→ EXERCISE: The following data is to be repeated exactly, its pictures excluded.
++++ PROVIDED ENTRIES
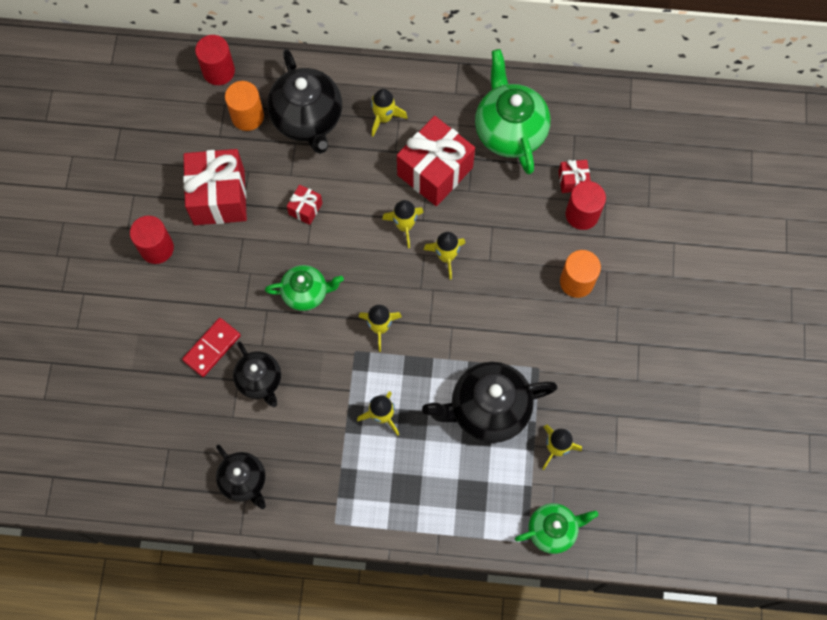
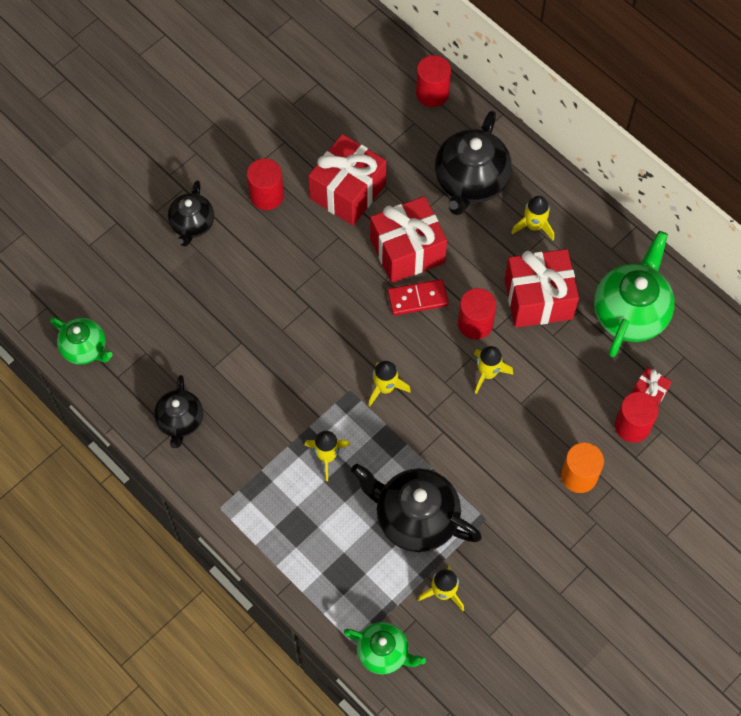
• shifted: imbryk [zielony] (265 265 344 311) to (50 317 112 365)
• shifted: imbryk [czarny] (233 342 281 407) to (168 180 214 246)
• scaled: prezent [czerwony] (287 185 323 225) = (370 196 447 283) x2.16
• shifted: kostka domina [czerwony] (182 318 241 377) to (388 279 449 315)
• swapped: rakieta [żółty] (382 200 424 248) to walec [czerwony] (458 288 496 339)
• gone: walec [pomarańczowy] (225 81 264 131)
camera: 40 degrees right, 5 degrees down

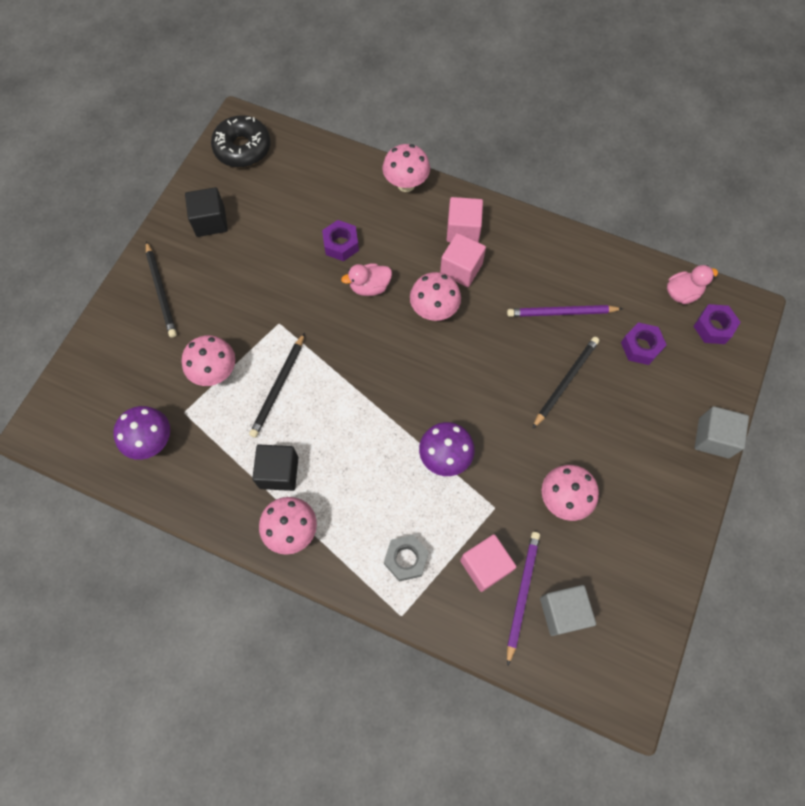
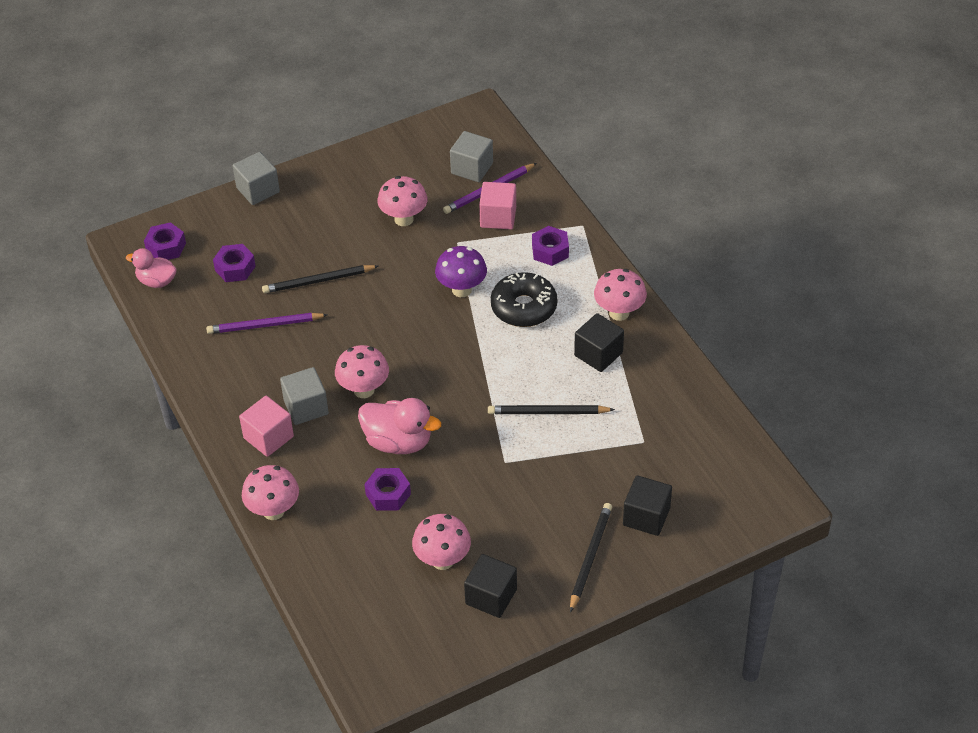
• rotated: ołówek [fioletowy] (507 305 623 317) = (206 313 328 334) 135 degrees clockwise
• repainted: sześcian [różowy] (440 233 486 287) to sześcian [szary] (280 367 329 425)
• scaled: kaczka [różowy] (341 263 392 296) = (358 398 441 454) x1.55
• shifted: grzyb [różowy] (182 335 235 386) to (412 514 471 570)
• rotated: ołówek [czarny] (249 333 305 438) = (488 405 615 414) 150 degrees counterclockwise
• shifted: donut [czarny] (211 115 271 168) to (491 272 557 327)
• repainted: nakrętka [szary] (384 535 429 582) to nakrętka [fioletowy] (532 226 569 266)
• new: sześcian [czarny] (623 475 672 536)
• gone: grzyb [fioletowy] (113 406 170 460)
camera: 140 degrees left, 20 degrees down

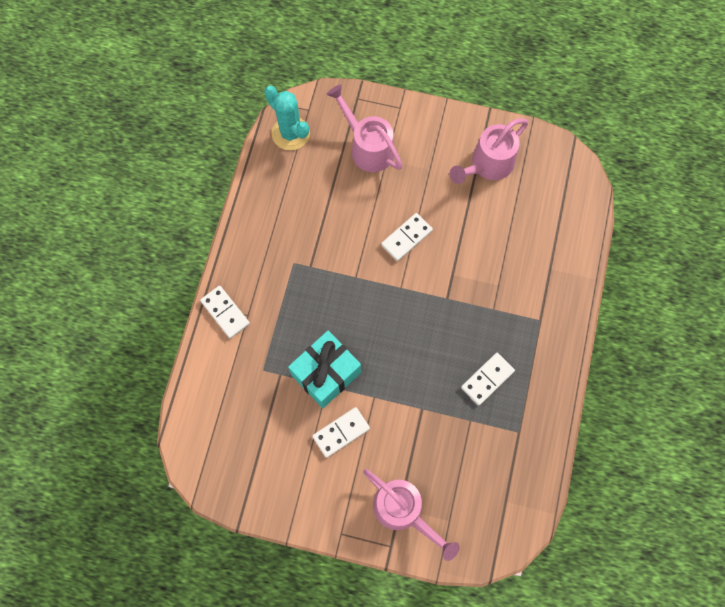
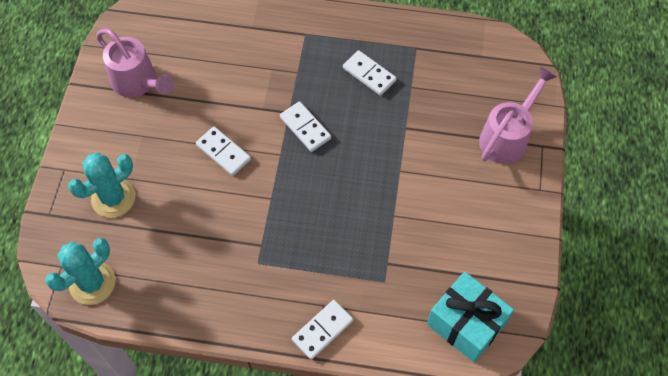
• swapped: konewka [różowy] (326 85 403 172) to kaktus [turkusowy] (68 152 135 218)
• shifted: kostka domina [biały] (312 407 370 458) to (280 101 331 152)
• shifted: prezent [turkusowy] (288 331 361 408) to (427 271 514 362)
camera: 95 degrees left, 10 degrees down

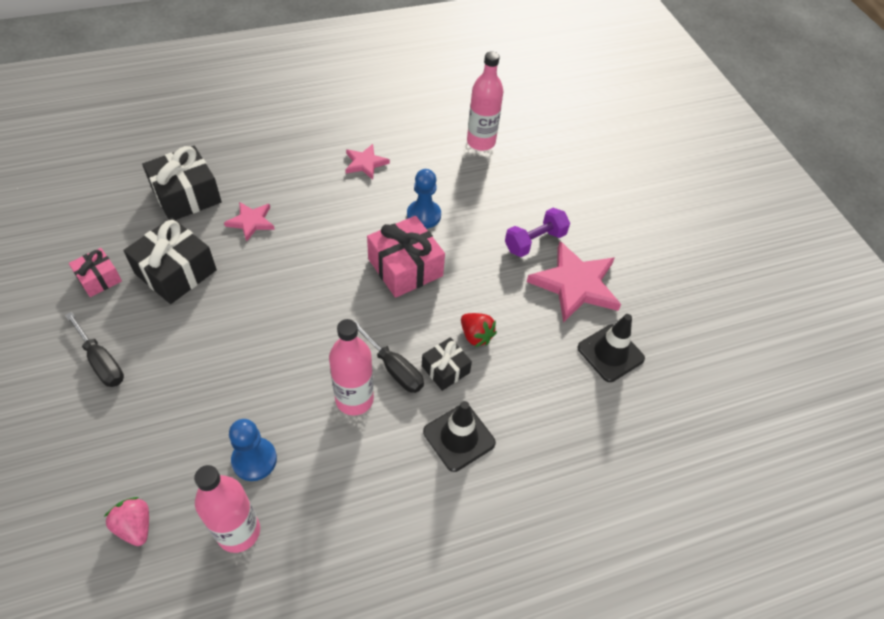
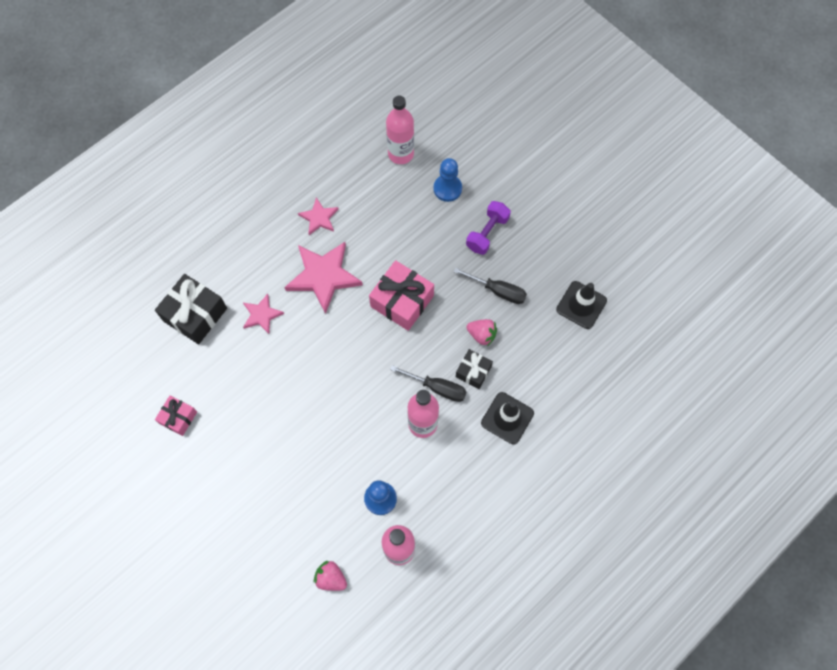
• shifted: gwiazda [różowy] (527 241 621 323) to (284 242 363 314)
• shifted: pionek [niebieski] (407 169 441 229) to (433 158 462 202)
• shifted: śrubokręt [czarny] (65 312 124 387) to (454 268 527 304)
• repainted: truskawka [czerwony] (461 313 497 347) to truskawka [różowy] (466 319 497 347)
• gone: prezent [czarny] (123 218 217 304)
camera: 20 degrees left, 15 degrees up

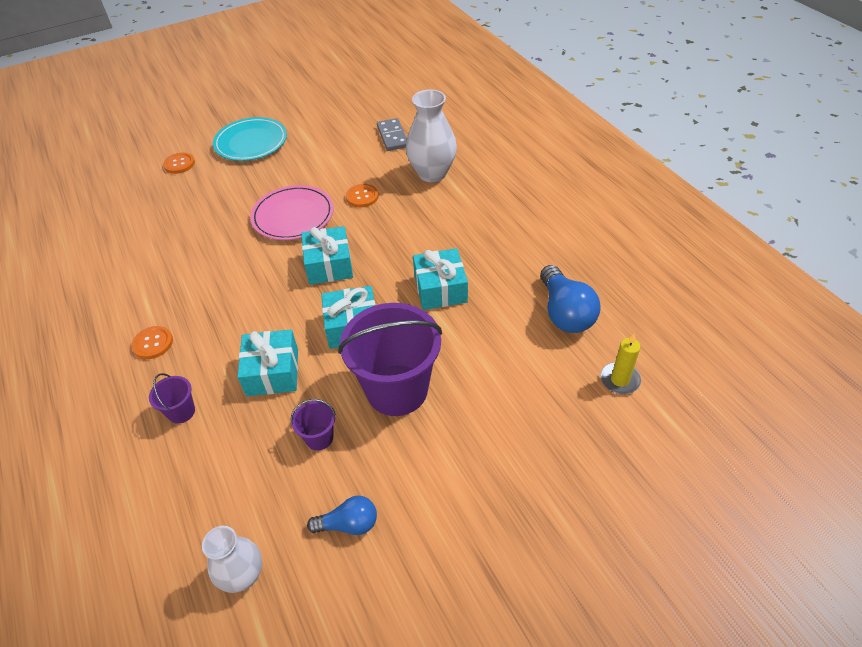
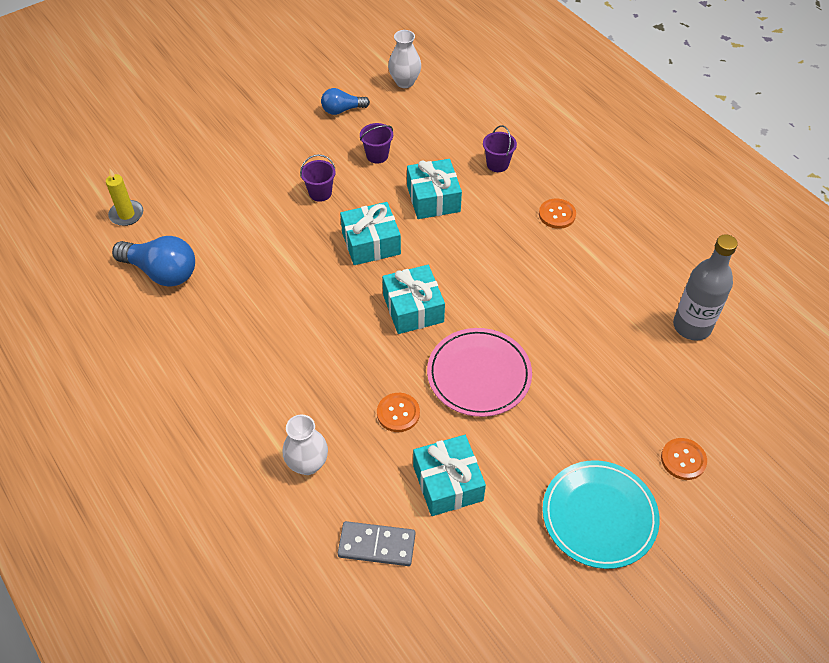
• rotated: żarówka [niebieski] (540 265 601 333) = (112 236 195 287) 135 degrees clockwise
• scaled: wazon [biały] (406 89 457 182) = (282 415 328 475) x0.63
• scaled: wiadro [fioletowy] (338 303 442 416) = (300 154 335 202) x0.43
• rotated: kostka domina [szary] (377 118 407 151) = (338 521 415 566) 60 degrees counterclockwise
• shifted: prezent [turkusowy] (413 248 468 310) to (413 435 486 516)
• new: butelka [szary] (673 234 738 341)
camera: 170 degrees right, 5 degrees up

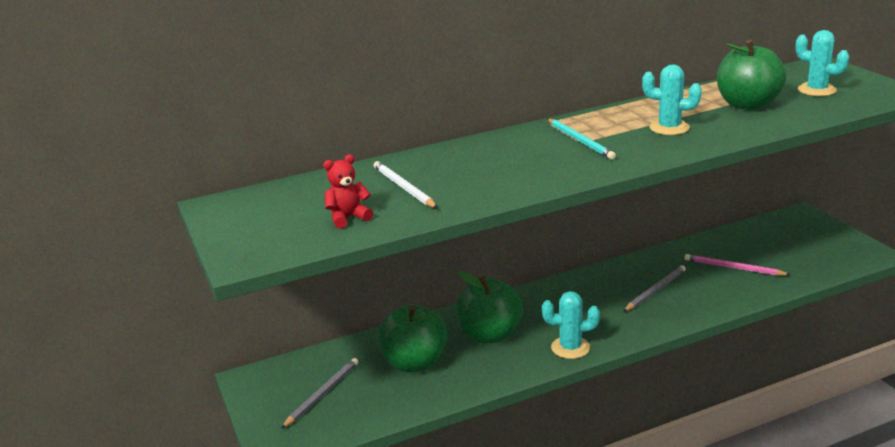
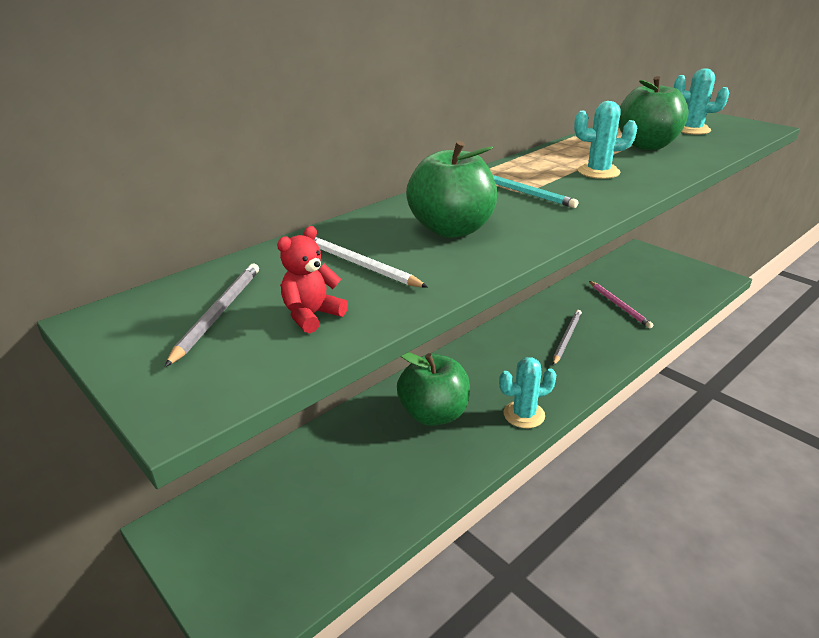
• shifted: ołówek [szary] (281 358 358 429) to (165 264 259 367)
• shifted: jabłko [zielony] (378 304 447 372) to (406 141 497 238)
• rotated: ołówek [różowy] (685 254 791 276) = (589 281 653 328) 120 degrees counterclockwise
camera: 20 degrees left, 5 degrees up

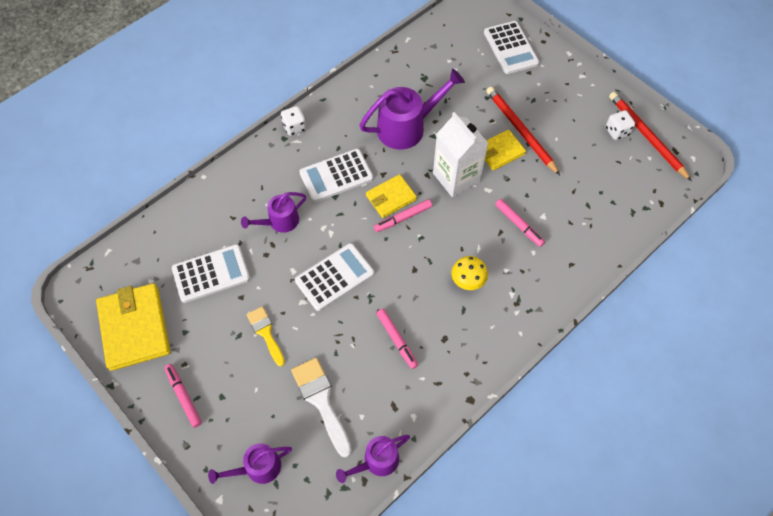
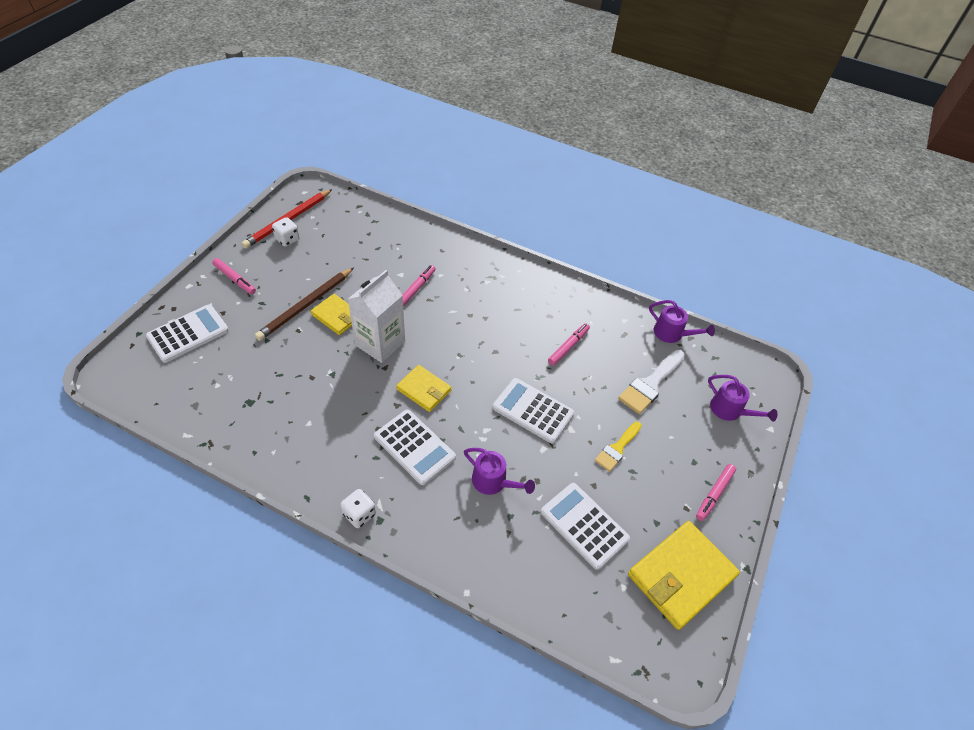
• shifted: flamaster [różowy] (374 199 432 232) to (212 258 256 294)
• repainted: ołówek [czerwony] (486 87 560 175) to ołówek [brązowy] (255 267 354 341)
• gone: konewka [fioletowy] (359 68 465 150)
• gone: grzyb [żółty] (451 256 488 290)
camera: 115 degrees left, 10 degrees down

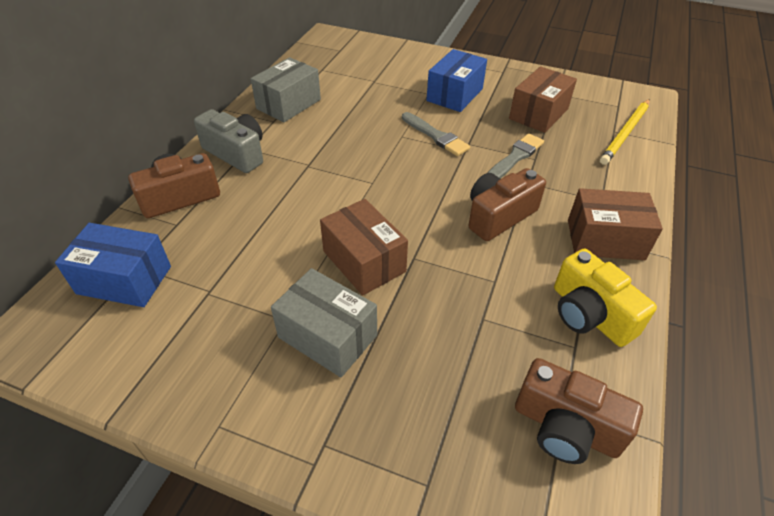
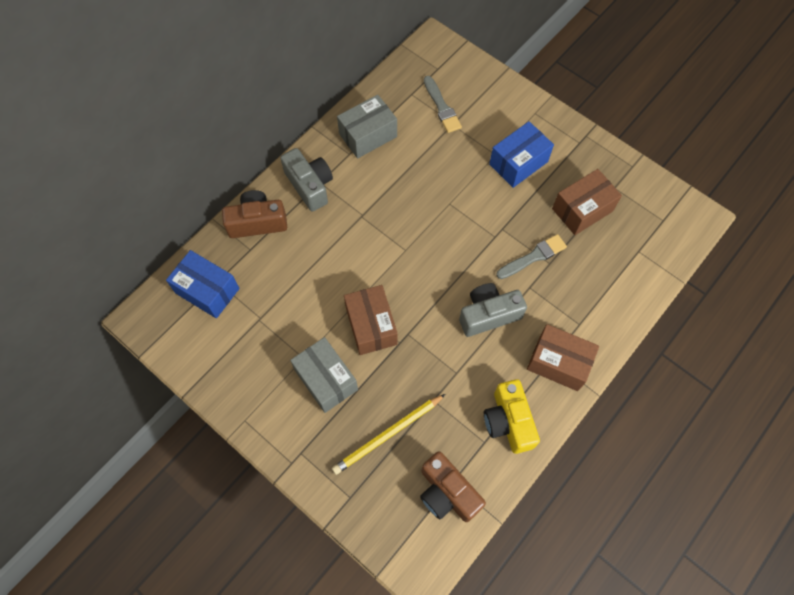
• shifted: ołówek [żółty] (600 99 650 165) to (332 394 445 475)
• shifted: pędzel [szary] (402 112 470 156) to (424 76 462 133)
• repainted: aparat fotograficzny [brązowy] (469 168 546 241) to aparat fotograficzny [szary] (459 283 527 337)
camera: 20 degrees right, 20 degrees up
++++++++
→ REPLY TO THE TASK:
• shifted: imbryk [zielony] (265 265 344 311) to (50 317 112 365)
• shifted: imbryk [czarny] (233 342 281 407) to (168 180 214 246)
• scaled: prezent [czerwony] (287 185 323 225) = (370 196 447 283) x2.16
• shifted: kostka domina [czerwony] (182 318 241 377) to (388 279 449 315)
• swapped: rakieta [żółty] (382 200 424 248) to walec [czerwony] (458 288 496 339)
• gone: walec [pomarańczowy] (225 81 264 131)
camera: 40 degrees right, 5 degrees down

• rotated: ołówek [fioletowy] (507 305 623 317) = (206 313 328 334) 135 degrees clockwise
• repainted: sześcian [różowy] (440 233 486 287) to sześcian [szary] (280 367 329 425)
• scaled: kaczka [różowy] (341 263 392 296) = (358 398 441 454) x1.55
• shifted: grzyb [różowy] (182 335 235 386) to (412 514 471 570)
• rotated: ołówek [czarny] (249 333 305 438) = (488 405 615 414) 150 degrees counterclockwise
• shifted: donut [czarny] (211 115 271 168) to (491 272 557 327)
• repainted: nakrętka [szary] (384 535 429 582) to nakrętka [fioletowy] (532 226 569 266)
• new: sześcian [czarny] (623 475 672 536)
• gone: grzyb [fioletowy] (113 406 170 460)
camera: 140 degrees left, 20 degrees down

• swapped: konewka [różowy] (326 85 403 172) to kaktus [turkusowy] (68 152 135 218)
• shifted: kostka domina [biały] (312 407 370 458) to (280 101 331 152)
• shifted: prezent [turkusowy] (288 331 361 408) to (427 271 514 362)
camera: 95 degrees left, 10 degrees down

• shifted: gwiazda [różowy] (527 241 621 323) to (284 242 363 314)
• shifted: pionek [niebieski] (407 169 441 229) to (433 158 462 202)
• shifted: śrubokręt [czarny] (65 312 124 387) to (454 268 527 304)
• repainted: truskawka [czerwony] (461 313 497 347) to truskawka [różowy] (466 319 497 347)
• gone: prezent [czarny] (123 218 217 304)
camera: 20 degrees left, 15 degrees up

• rotated: żarówka [niebieski] (540 265 601 333) = (112 236 195 287) 135 degrees clockwise
• scaled: wazon [biały] (406 89 457 182) = (282 415 328 475) x0.63
• scaled: wiadro [fioletowy] (338 303 442 416) = (300 154 335 202) x0.43
• rotated: kostka domina [szary] (377 118 407 151) = (338 521 415 566) 60 degrees counterclockwise
• shifted: prezent [turkusowy] (413 248 468 310) to (413 435 486 516)
• new: butelka [szary] (673 234 738 341)
camera: 170 degrees right, 5 degrees up

• shifted: ołówek [szary] (281 358 358 429) to (165 264 259 367)
• shifted: jabłko [zielony] (378 304 447 372) to (406 141 497 238)
• rotated: ołówek [różowy] (685 254 791 276) = (589 281 653 328) 120 degrees counterclockwise
camera: 20 degrees left, 5 degrees up

• shifted: flamaster [różowy] (374 199 432 232) to (212 258 256 294)
• repainted: ołówek [czerwony] (486 87 560 175) to ołówek [brązowy] (255 267 354 341)
• gone: konewka [fioletowy] (359 68 465 150)
• gone: grzyb [żółty] (451 256 488 290)
camera: 115 degrees left, 10 degrees down

• shifted: ołówek [żółty] (600 99 650 165) to (332 394 445 475)
• shifted: pędzel [szary] (402 112 470 156) to (424 76 462 133)
• repainted: aparat fotograficzny [brązowy] (469 168 546 241) to aparat fotograficzny [szary] (459 283 527 337)
camera: 20 degrees right, 20 degrees up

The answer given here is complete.